Records for the exercise
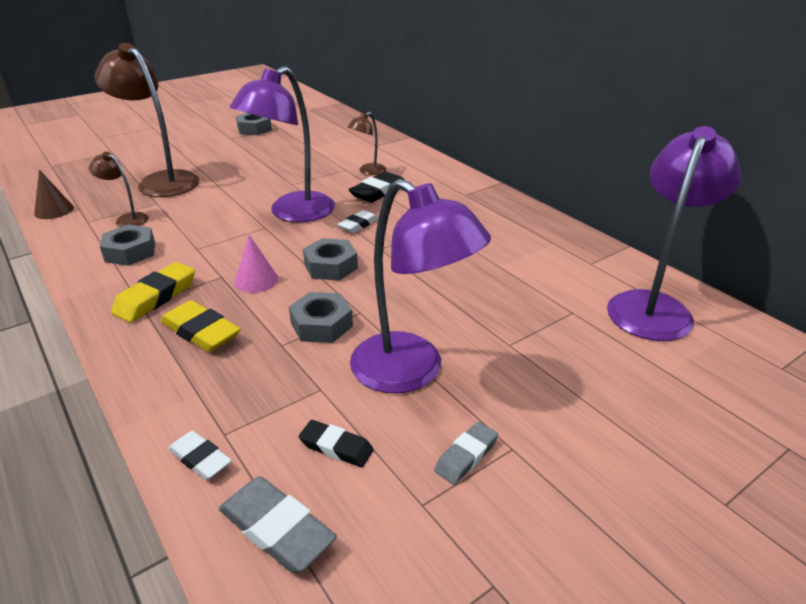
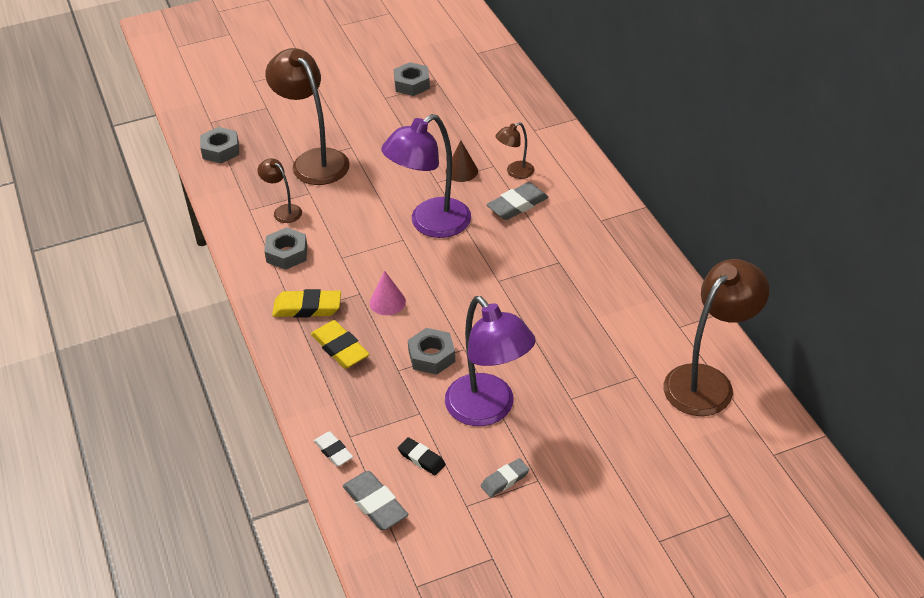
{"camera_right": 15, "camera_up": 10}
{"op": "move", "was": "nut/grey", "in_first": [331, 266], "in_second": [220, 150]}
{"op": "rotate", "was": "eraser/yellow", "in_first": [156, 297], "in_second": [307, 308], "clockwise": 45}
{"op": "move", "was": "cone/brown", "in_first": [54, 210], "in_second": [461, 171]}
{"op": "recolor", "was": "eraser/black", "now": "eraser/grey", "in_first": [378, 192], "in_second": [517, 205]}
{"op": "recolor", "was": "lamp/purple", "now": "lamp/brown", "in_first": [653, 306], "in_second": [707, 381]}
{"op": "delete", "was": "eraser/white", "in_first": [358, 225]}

Required action
With the pictures dropped, write out all of the entries word for word.

Problem solution
{"camera_right": 15, "camera_up": 10}
{"op": "move", "was": "nut/grey", "in_first": [331, 266], "in_second": [220, 150]}
{"op": "rotate", "was": "eraser/yellow", "in_first": [156, 297], "in_second": [307, 308], "clockwise": 45}
{"op": "move", "was": "cone/brown", "in_first": [54, 210], "in_second": [461, 171]}
{"op": "recolor", "was": "eraser/black", "now": "eraser/grey", "in_first": [378, 192], "in_second": [517, 205]}
{"op": "recolor", "was": "lamp/purple", "now": "lamp/brown", "in_first": [653, 306], "in_second": [707, 381]}
{"op": "delete", "was": "eraser/white", "in_first": [358, 225]}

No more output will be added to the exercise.